*** Extracted records ***

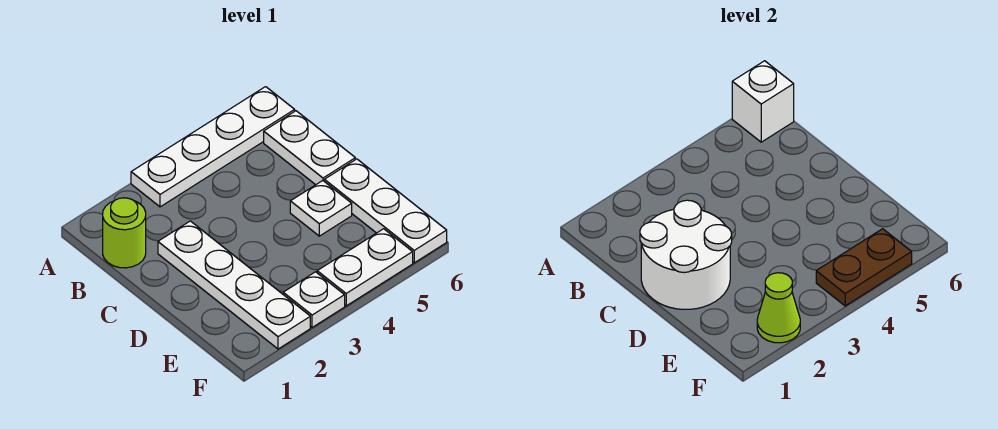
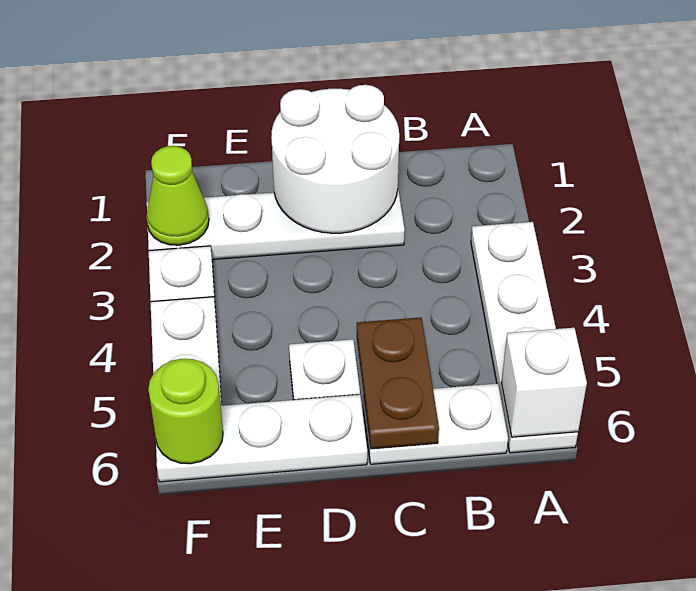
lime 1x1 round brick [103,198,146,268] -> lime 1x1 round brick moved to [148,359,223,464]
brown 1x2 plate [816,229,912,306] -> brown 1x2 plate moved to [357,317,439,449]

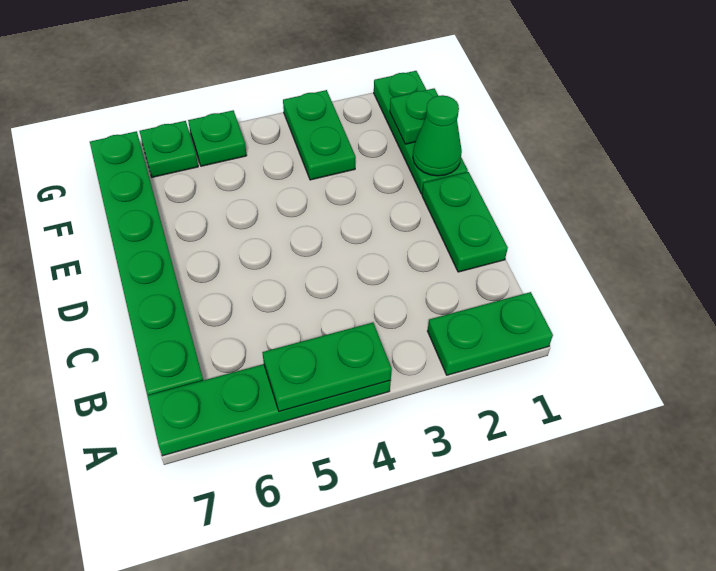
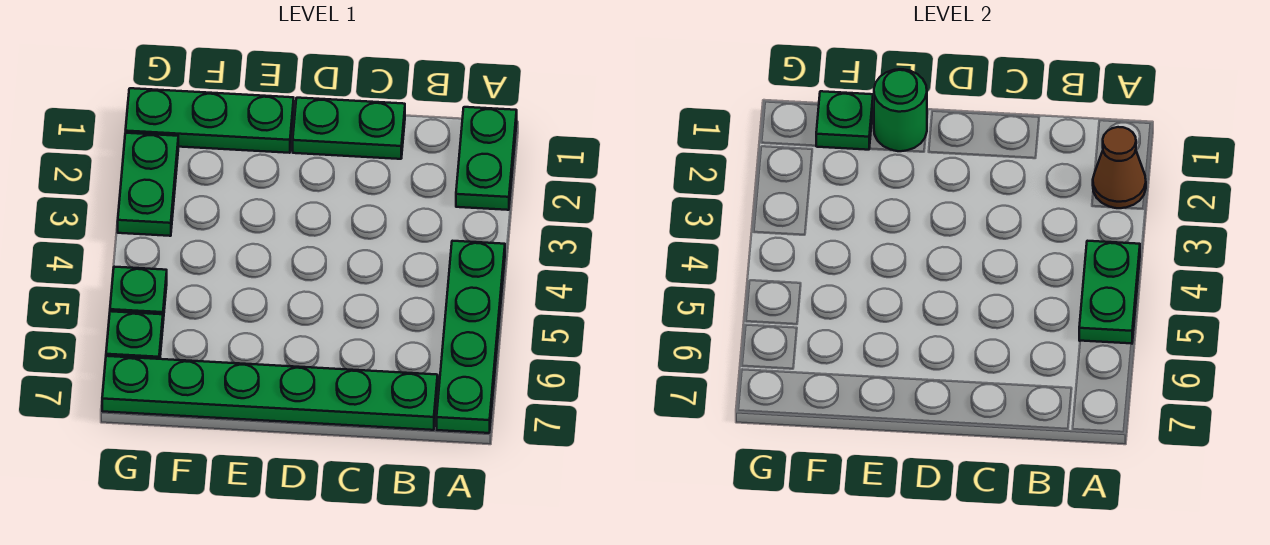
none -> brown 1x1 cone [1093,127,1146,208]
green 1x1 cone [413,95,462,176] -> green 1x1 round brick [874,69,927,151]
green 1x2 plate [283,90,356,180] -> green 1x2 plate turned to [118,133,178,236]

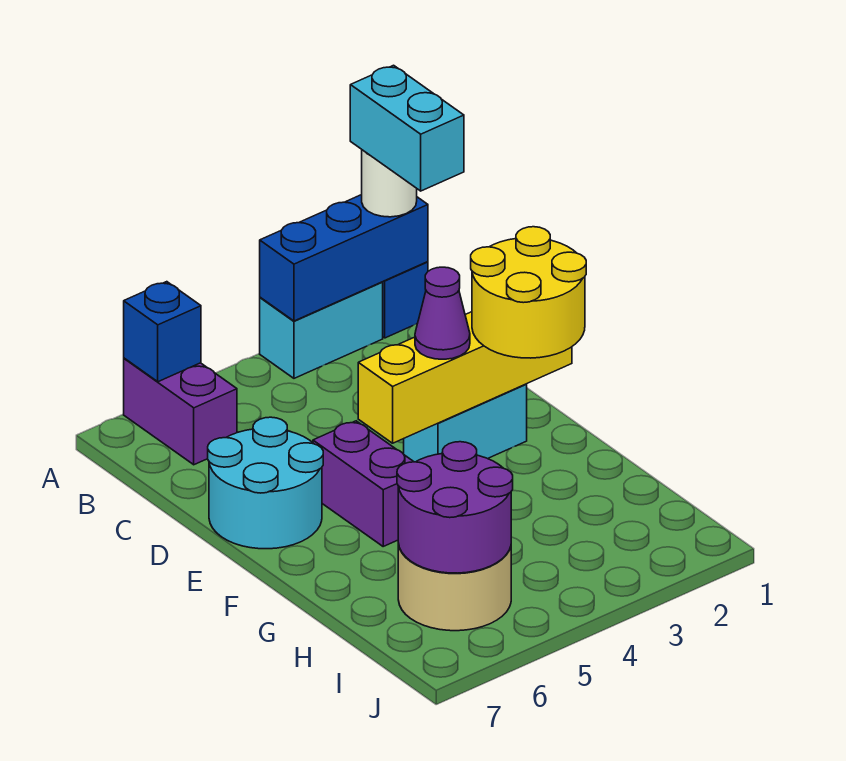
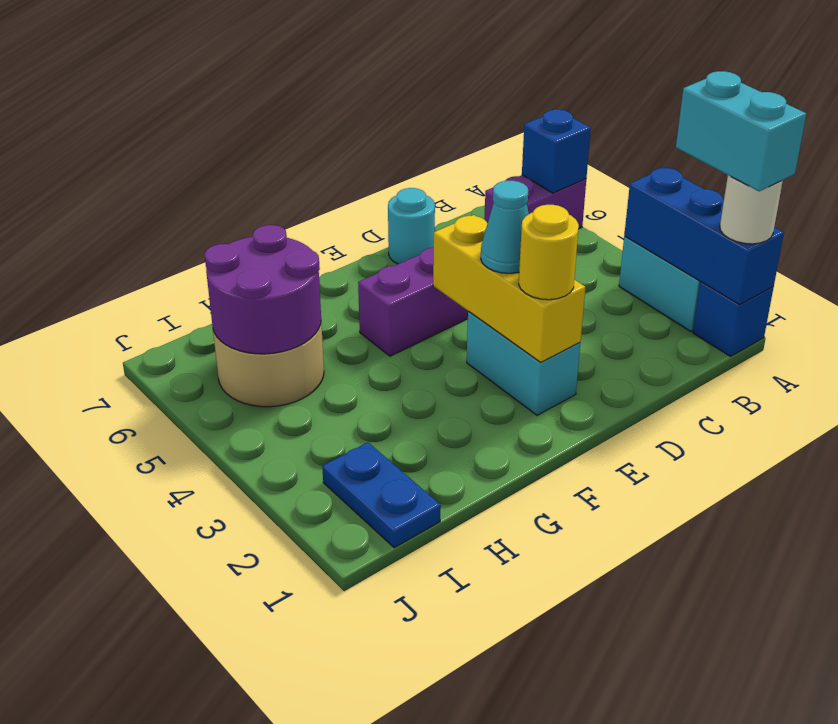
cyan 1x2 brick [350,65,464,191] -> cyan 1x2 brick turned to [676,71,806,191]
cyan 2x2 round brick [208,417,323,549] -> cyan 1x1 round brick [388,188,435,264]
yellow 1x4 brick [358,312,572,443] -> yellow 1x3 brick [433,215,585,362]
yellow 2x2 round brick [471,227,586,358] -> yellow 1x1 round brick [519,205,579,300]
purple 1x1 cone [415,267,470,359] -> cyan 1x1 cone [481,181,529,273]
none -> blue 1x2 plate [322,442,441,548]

***
*** Extracted records ***

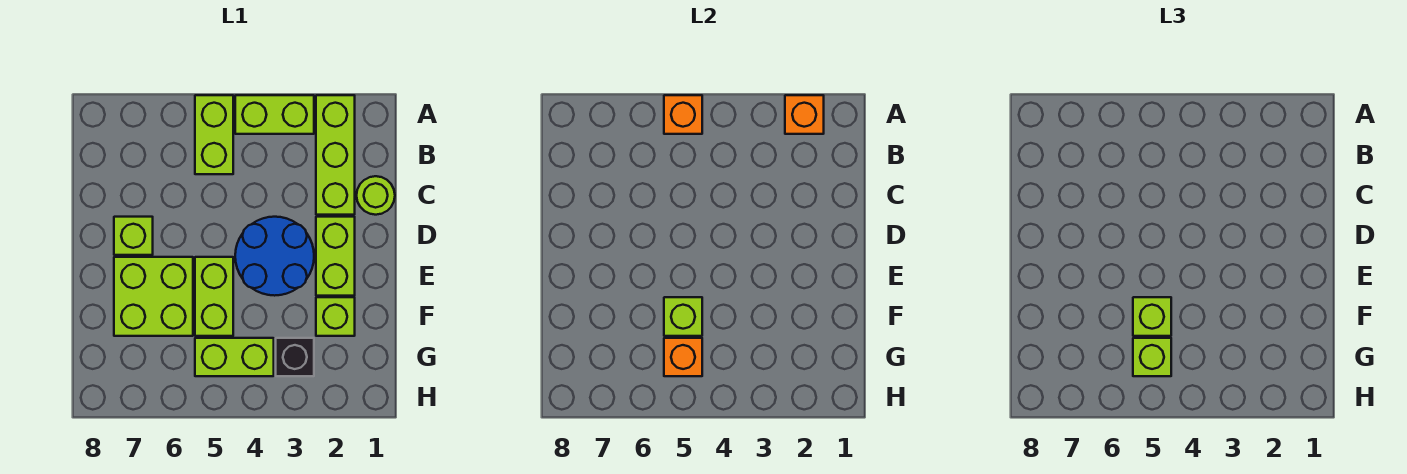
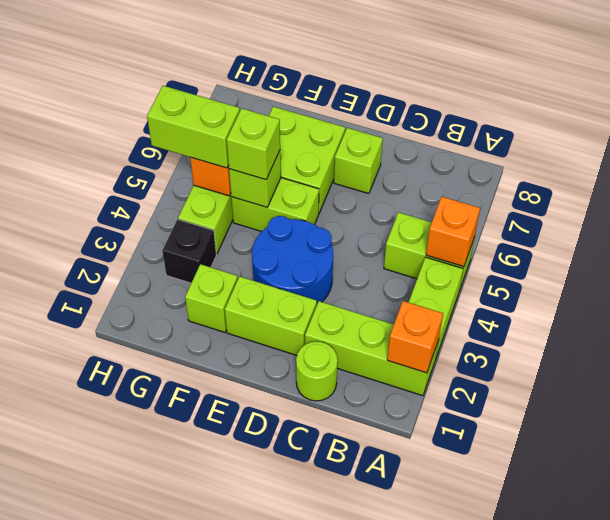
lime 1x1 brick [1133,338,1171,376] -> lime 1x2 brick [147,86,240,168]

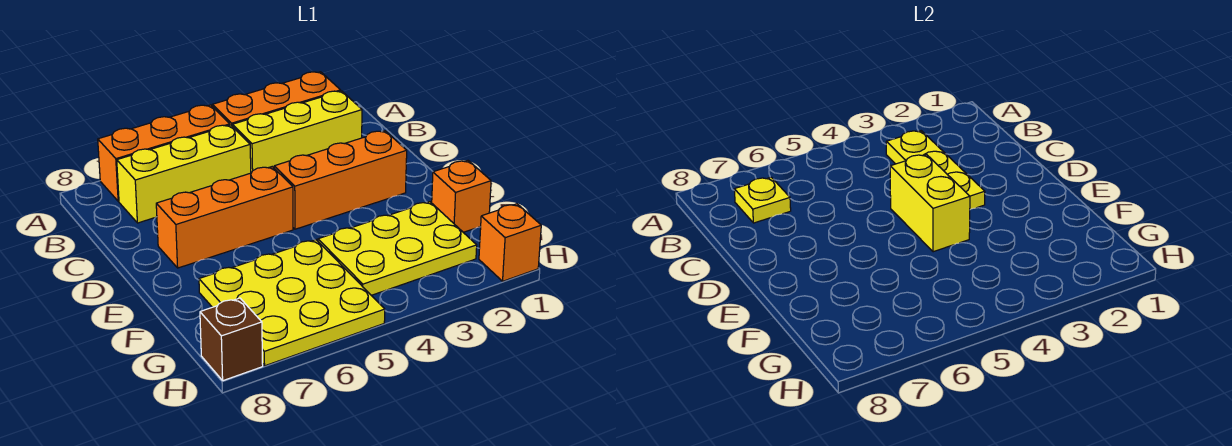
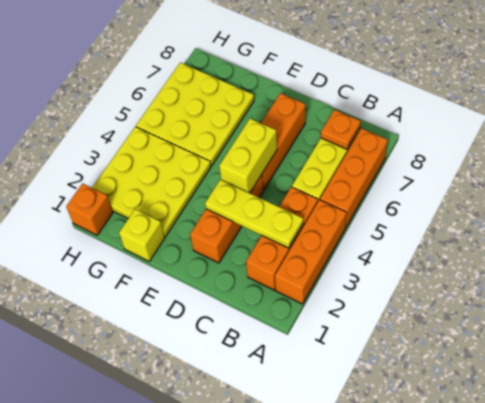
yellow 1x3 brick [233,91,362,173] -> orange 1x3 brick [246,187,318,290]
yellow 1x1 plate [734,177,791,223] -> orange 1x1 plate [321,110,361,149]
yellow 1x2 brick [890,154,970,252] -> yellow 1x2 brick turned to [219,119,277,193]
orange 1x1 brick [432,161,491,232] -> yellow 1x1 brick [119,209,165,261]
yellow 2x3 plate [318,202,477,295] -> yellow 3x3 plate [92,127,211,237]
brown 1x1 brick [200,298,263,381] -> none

***
*** Extracted records ***

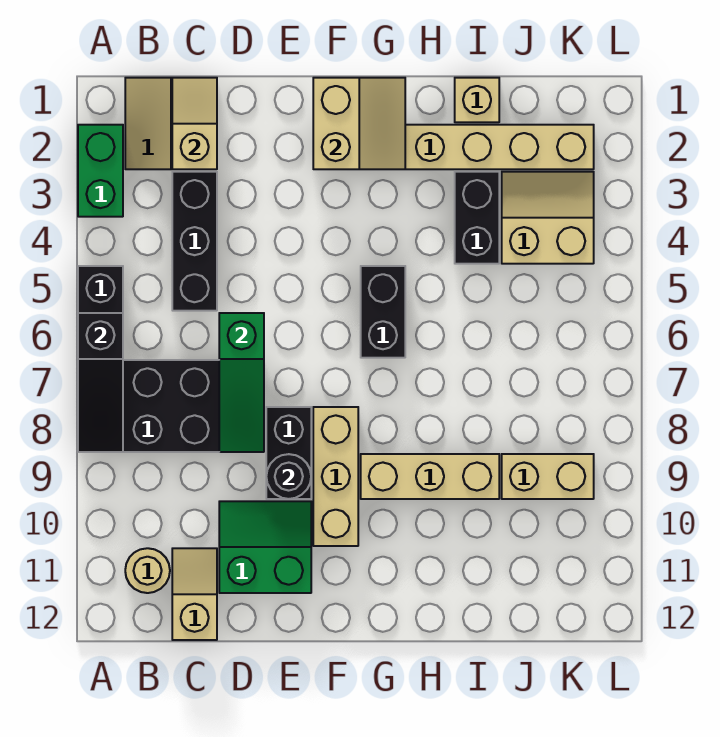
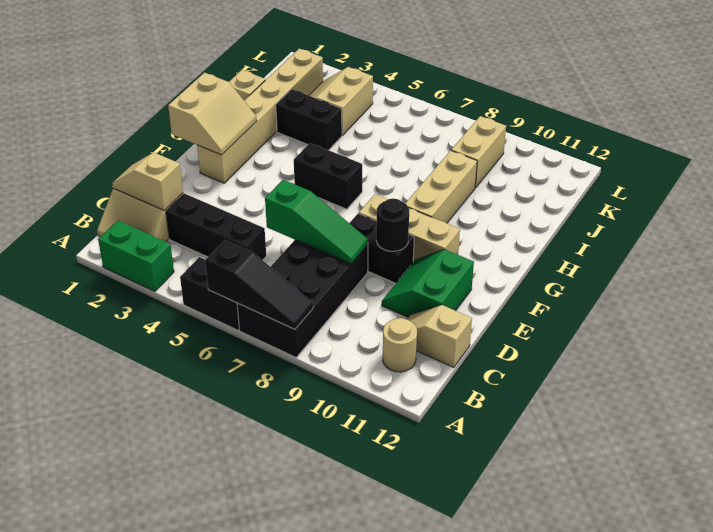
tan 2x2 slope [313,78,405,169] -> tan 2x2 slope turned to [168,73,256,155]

***

### Request
In the listing above, find the line with "yellow 1x3 brick [233,91,362,173]" and the line with "brown 1x1 brick [200,298,263,381] -> none". Output those two lines and every line between them, exactly as written.

### Output for this exercise
yellow 1x3 brick [233,91,362,173] -> orange 1x3 brick [246,187,318,290]
yellow 1x1 plate [734,177,791,223] -> orange 1x1 plate [321,110,361,149]
yellow 1x2 brick [890,154,970,252] -> yellow 1x2 brick turned to [219,119,277,193]
orange 1x1 brick [432,161,491,232] -> yellow 1x1 brick [119,209,165,261]
yellow 2x3 plate [318,202,477,295] -> yellow 3x3 plate [92,127,211,237]
brown 1x1 brick [200,298,263,381] -> none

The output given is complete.